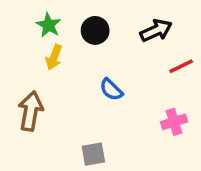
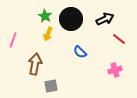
black circle: (95, 30) -> (71, 19), size x1.5
red line: (181, 66) -> (119, 39), turned 64
gray square: (93, 154) -> (51, 86), moved

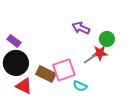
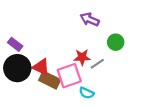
purple arrow: (81, 28) -> (90, 19), moved
red star: (100, 53) -> (82, 57), moved
red triangle: (24, 86) -> (41, 67), moved

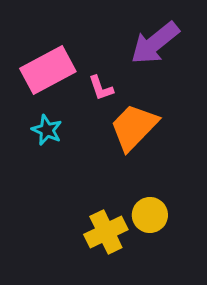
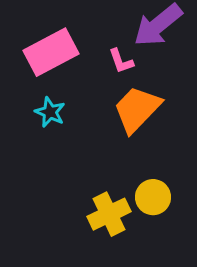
pink L-shape: (101, 88) -> (121, 61), moved

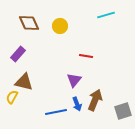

::::::::

* _Work instruction_: The expected answer is the full listing above, transcribed exactly and without pictures.

* _Written answer_:
black circle: (95, 30) -> (71, 19), size x1.5
red line: (181, 66) -> (119, 39), turned 64
gray square: (93, 154) -> (51, 86), moved

purple arrow: (81, 28) -> (90, 19), moved
red star: (100, 53) -> (82, 57), moved
red triangle: (24, 86) -> (41, 67), moved

pink L-shape: (101, 88) -> (121, 61), moved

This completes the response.